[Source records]
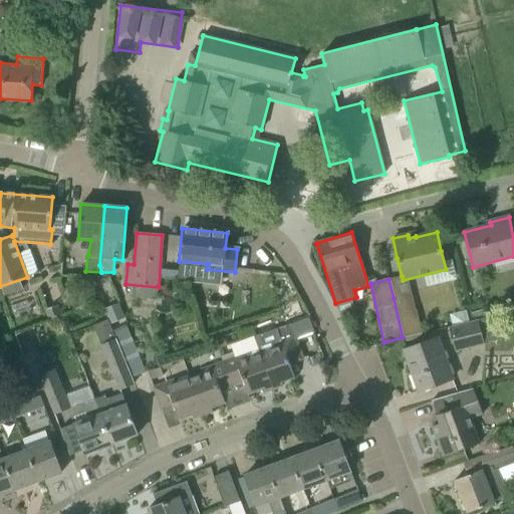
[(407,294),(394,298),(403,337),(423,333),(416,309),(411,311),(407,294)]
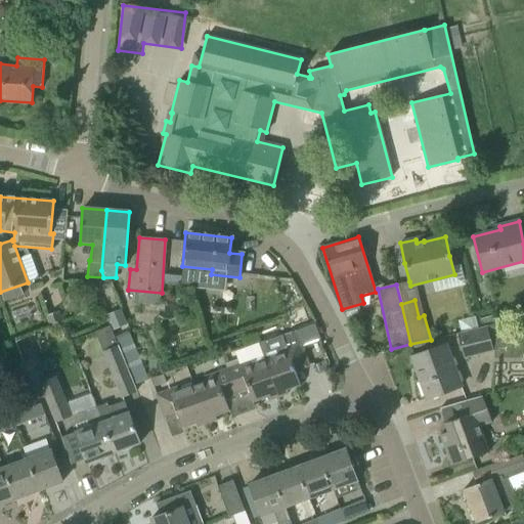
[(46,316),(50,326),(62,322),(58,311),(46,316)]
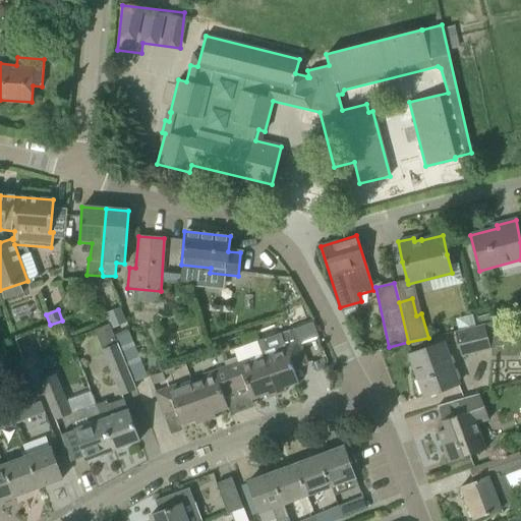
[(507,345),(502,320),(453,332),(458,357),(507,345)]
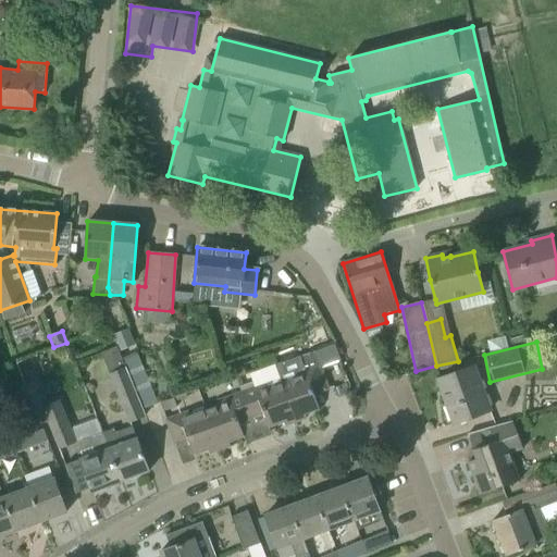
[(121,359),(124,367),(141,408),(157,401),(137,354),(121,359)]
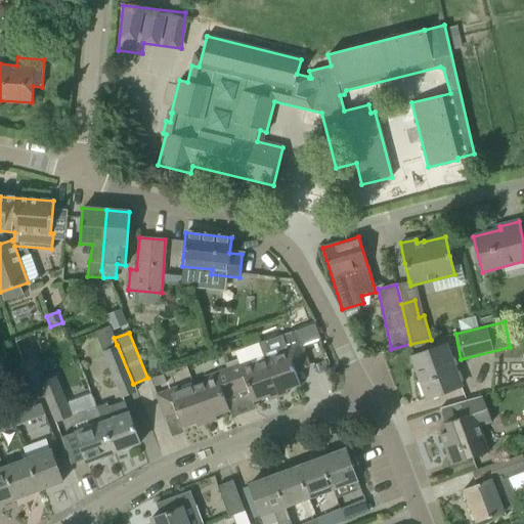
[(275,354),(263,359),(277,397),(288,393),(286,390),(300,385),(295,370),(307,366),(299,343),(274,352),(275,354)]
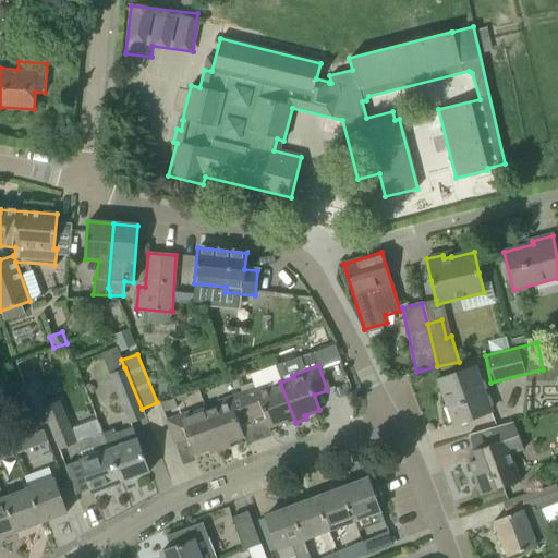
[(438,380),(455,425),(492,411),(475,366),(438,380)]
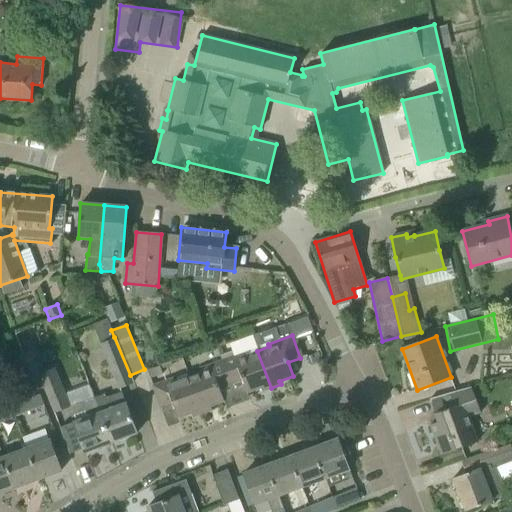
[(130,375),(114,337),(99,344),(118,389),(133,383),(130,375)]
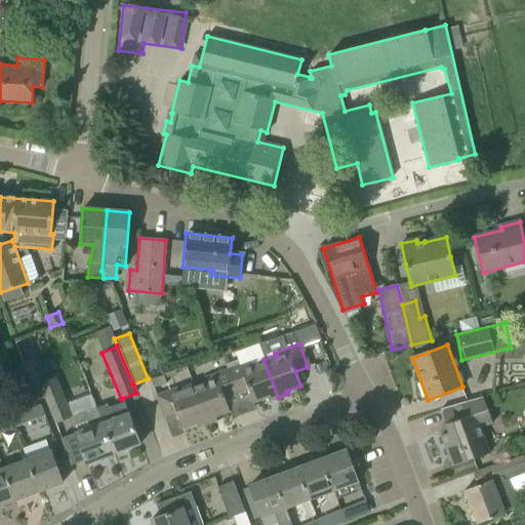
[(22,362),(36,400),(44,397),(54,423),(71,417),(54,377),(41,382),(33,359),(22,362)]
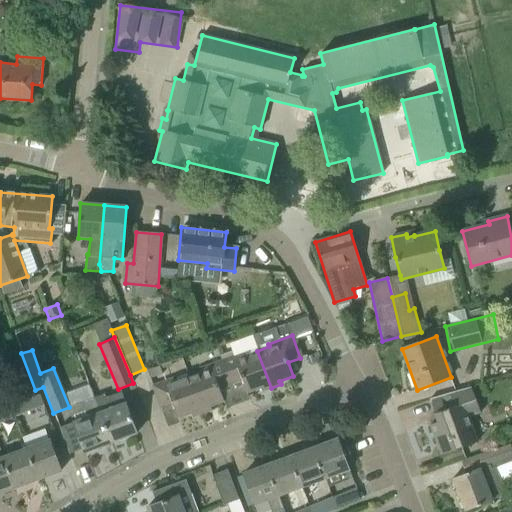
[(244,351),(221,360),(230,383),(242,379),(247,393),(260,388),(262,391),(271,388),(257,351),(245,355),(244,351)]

## What to work on:
This calls for an exact copy of all the entries above, with the pictures omitted.

## Response for this exercise:
[(407,294),(394,298),(403,337),(423,333),(416,309),(411,311),(407,294)]
[(46,316),(50,326),(62,322),(58,311),(46,316)]
[(507,345),(502,320),(453,332),(458,357),(507,345)]
[(121,359),(124,367),(141,408),(157,401),(137,354),(121,359)]
[(275,354),(263,359),(277,397),(288,393),(286,390),(300,385),(295,370),(307,366),(299,343),(274,352),(275,354)]
[(438,380),(455,425),(492,411),(475,366),(438,380)]
[(130,375),(114,337),(99,344),(118,389),(133,383),(130,375)]
[(22,362),(36,400),(44,397),(54,423),(71,417),(54,377),(41,382),(33,359),(22,362)]
[(244,351),(221,360),(230,383),(242,379),(247,393),(260,388),(262,391),(271,388),(257,351),(245,355),(244,351)]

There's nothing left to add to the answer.